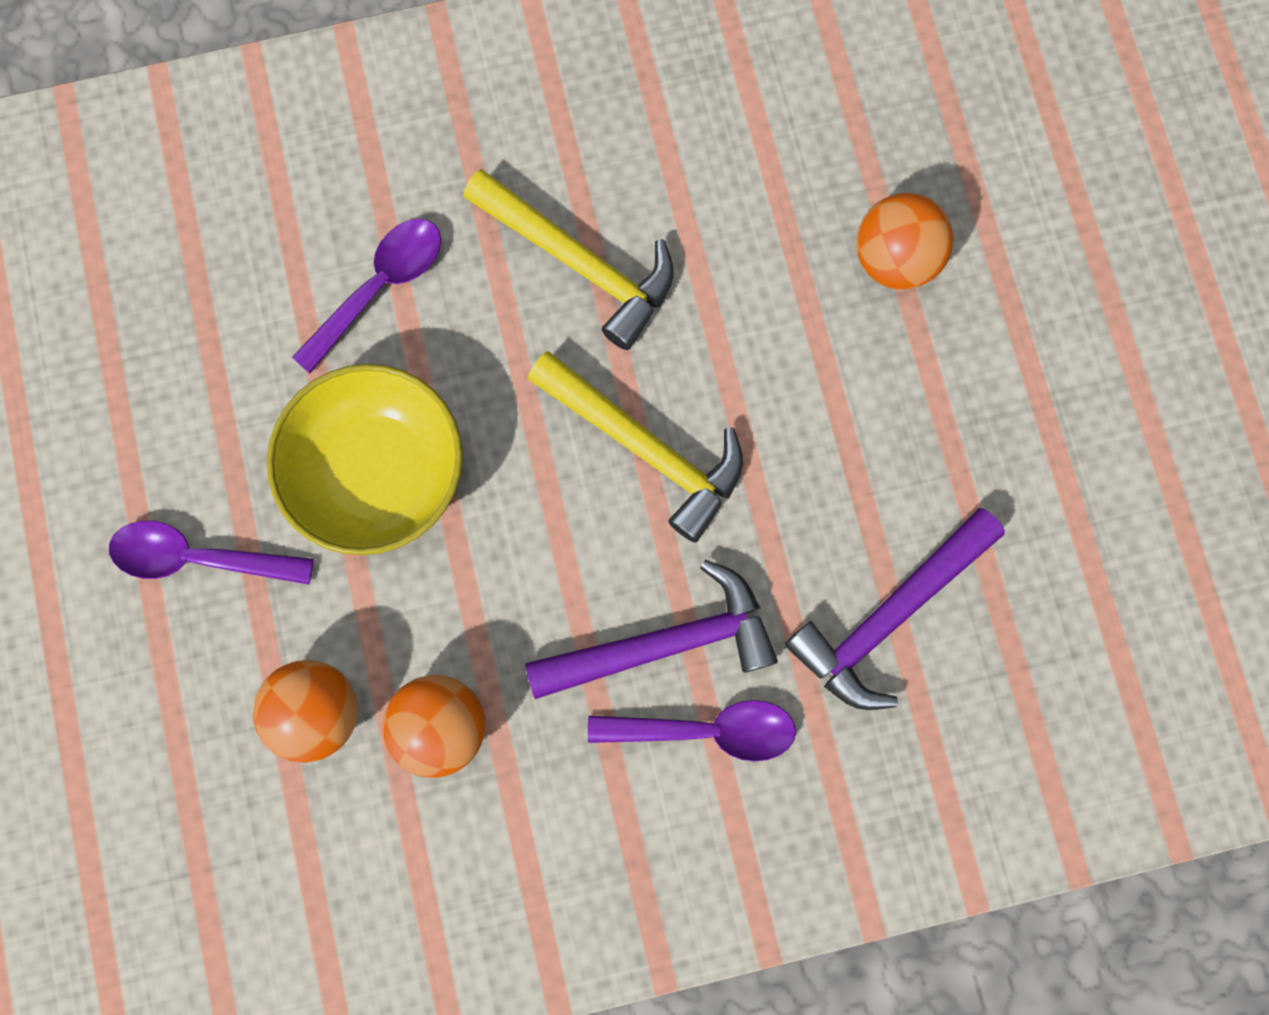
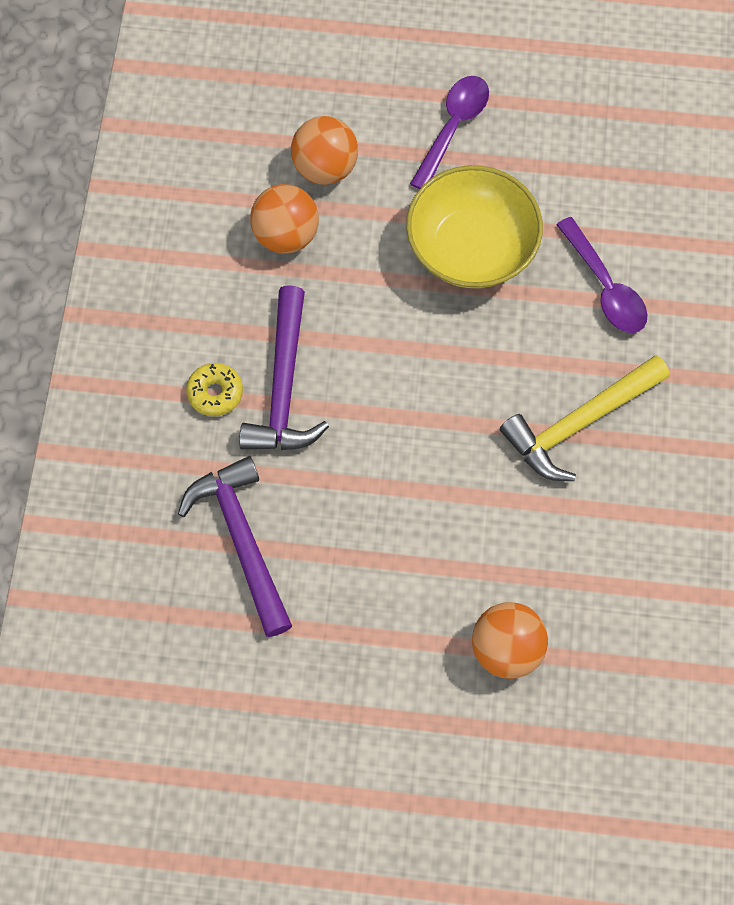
camera: 110 degrees right, 10 degrees down
(645, 447) = (425, 420): yellow hammer -> none
(706, 730) = (215, 393): purple spoon -> yellow donut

• Prompt:
Please write out every line of the listing above exactly, and leave the images behind.

• Your response:
camera: 110 degrees right, 10 degrees down
(645, 447) = (425, 420): yellow hammer -> none
(706, 730) = (215, 393): purple spoon -> yellow donut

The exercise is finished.